#### [WHAT IS ASKED]
Reproduce every line of the records below word for word, leaving out the pictures.
═══ INPUT FOR THIS TASK ═══
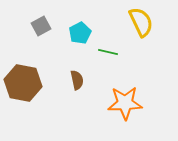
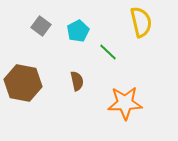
yellow semicircle: rotated 12 degrees clockwise
gray square: rotated 24 degrees counterclockwise
cyan pentagon: moved 2 px left, 2 px up
green line: rotated 30 degrees clockwise
brown semicircle: moved 1 px down
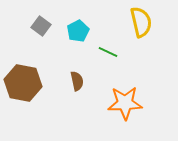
green line: rotated 18 degrees counterclockwise
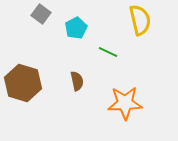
yellow semicircle: moved 1 px left, 2 px up
gray square: moved 12 px up
cyan pentagon: moved 2 px left, 3 px up
brown hexagon: rotated 6 degrees clockwise
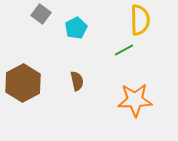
yellow semicircle: rotated 12 degrees clockwise
green line: moved 16 px right, 2 px up; rotated 54 degrees counterclockwise
brown hexagon: rotated 15 degrees clockwise
orange star: moved 10 px right, 3 px up
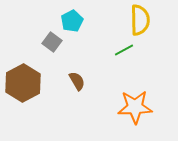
gray square: moved 11 px right, 28 px down
cyan pentagon: moved 4 px left, 7 px up
brown semicircle: rotated 18 degrees counterclockwise
orange star: moved 7 px down
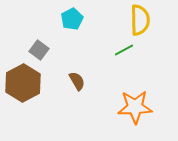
cyan pentagon: moved 2 px up
gray square: moved 13 px left, 8 px down
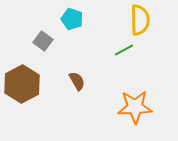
cyan pentagon: rotated 25 degrees counterclockwise
gray square: moved 4 px right, 9 px up
brown hexagon: moved 1 px left, 1 px down
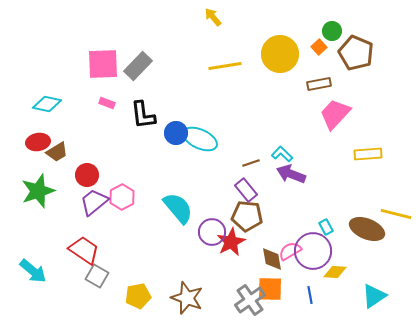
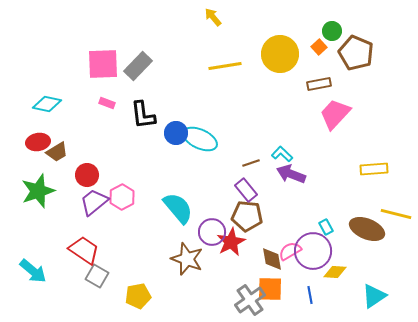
yellow rectangle at (368, 154): moved 6 px right, 15 px down
brown star at (187, 298): moved 39 px up
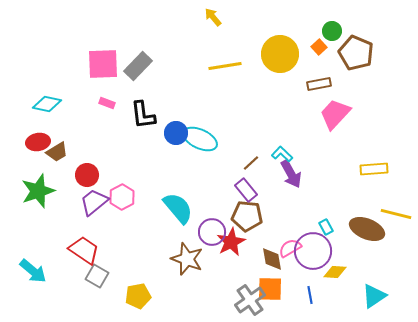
brown line at (251, 163): rotated 24 degrees counterclockwise
purple arrow at (291, 174): rotated 140 degrees counterclockwise
pink semicircle at (290, 251): moved 3 px up
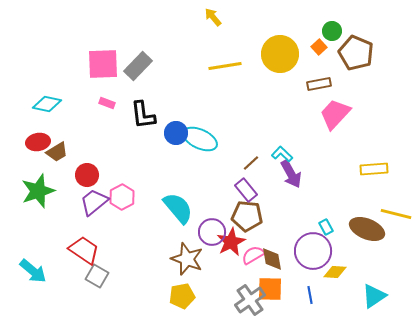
pink semicircle at (290, 248): moved 37 px left, 7 px down
yellow pentagon at (138, 296): moved 44 px right
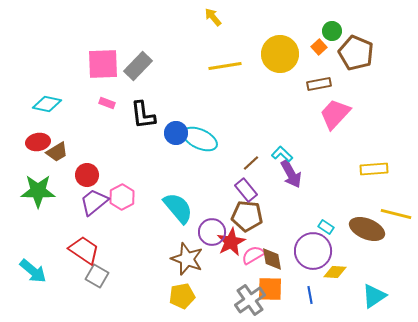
green star at (38, 191): rotated 20 degrees clockwise
cyan rectangle at (326, 227): rotated 28 degrees counterclockwise
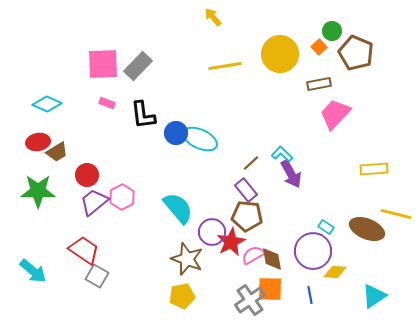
cyan diamond at (47, 104): rotated 12 degrees clockwise
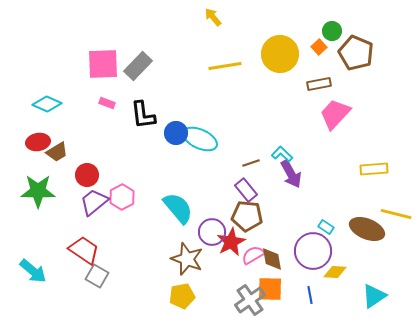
brown line at (251, 163): rotated 24 degrees clockwise
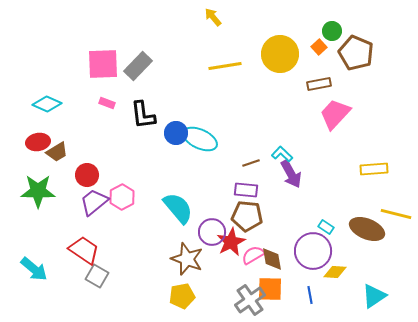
purple rectangle at (246, 190): rotated 45 degrees counterclockwise
cyan arrow at (33, 271): moved 1 px right, 2 px up
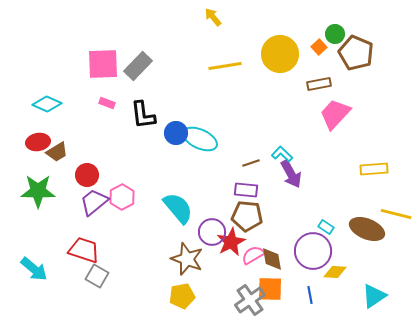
═══
#### [THE RESULT]
yellow semicircle: rotated 12 degrees clockwise
gray square: rotated 24 degrees counterclockwise
cyan pentagon: moved 2 px left, 2 px up
green line: rotated 30 degrees clockwise
brown semicircle: moved 1 px down
green line: rotated 18 degrees counterclockwise
yellow semicircle: moved 1 px left, 2 px up
gray square: moved 12 px up
cyan pentagon: moved 2 px left, 3 px up
brown hexagon: rotated 6 degrees clockwise
yellow semicircle: rotated 12 degrees clockwise
green line: moved 16 px right, 2 px up; rotated 54 degrees counterclockwise
brown hexagon: rotated 15 degrees clockwise
orange star: moved 10 px right, 3 px up
gray square: moved 11 px right, 28 px down
cyan pentagon: moved 4 px left, 7 px up
brown semicircle: rotated 18 degrees counterclockwise
orange star: moved 7 px down
cyan pentagon: moved 2 px up
gray square: moved 13 px left, 8 px down
cyan pentagon: rotated 25 degrees counterclockwise
gray square: moved 4 px right, 9 px up
brown hexagon: moved 1 px left, 1 px down
yellow rectangle at (368, 154): moved 6 px right, 15 px down
brown star at (187, 298): moved 39 px up
brown line at (251, 163): rotated 24 degrees counterclockwise
purple arrow at (291, 174): rotated 140 degrees counterclockwise
pink semicircle at (290, 251): moved 3 px up
pink semicircle at (290, 248): moved 37 px left, 7 px down
yellow pentagon at (138, 296): moved 44 px right
green star at (38, 191): rotated 20 degrees clockwise
cyan rectangle at (326, 227): rotated 28 degrees counterclockwise
cyan diamond at (47, 104): rotated 12 degrees clockwise
brown line at (251, 163): rotated 24 degrees clockwise
purple rectangle at (246, 190): rotated 45 degrees counterclockwise
cyan arrow at (33, 271): moved 1 px right, 2 px up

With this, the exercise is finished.